> **DATA UNDER STUDY**
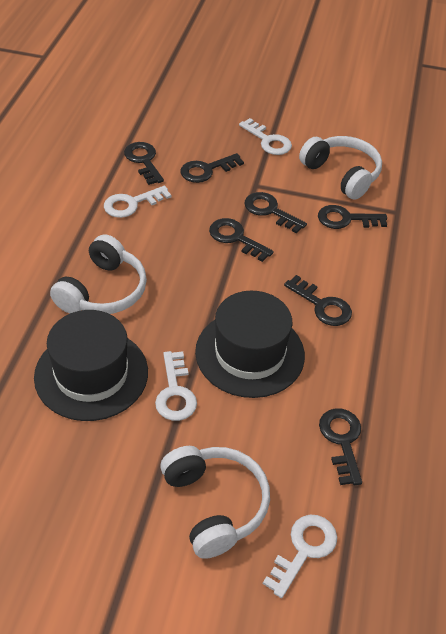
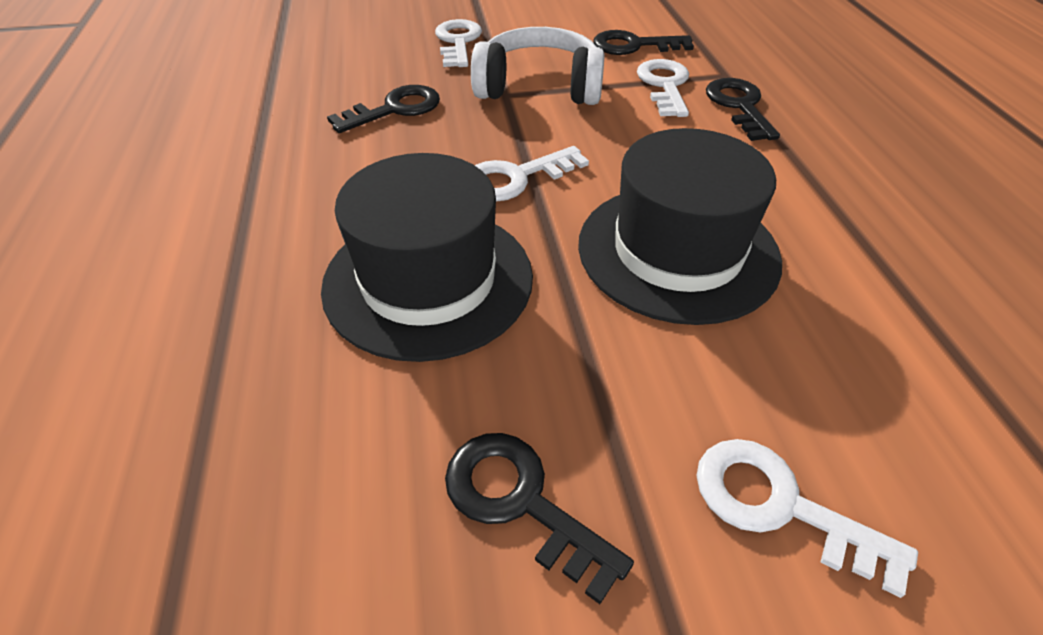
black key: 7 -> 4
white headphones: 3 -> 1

---

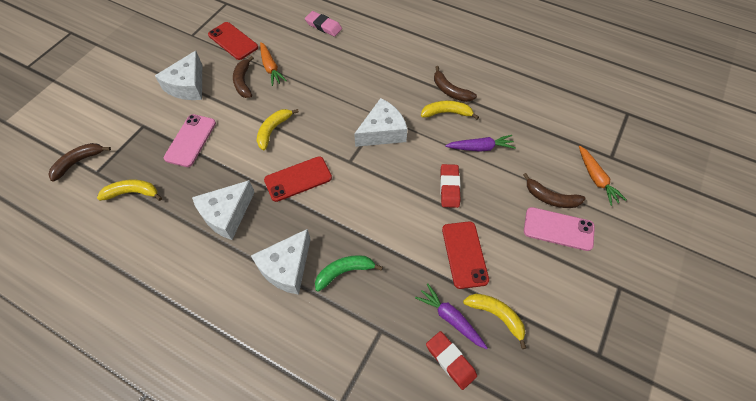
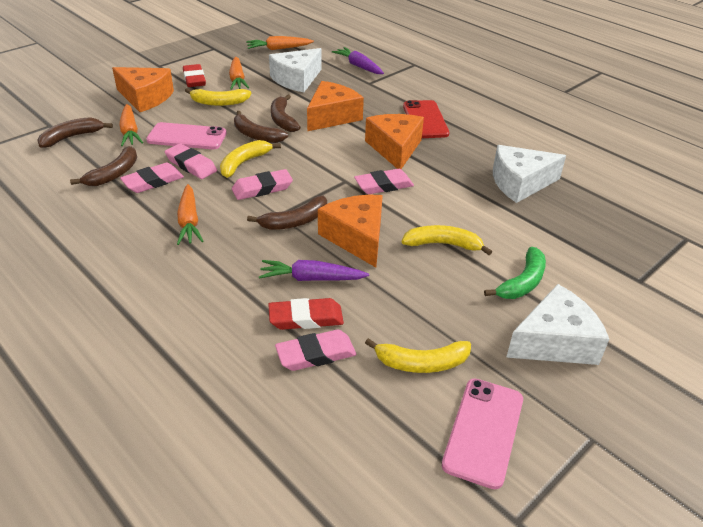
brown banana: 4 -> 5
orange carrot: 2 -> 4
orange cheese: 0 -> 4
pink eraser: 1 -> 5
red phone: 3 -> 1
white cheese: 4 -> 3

==

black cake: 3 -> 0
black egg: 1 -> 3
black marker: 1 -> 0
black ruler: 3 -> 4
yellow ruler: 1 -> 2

> **WHAT YOU WILL DO**
Tally the lines of the records that contain "white", then write only the total.

> **EXERCISE OUTPUT**
2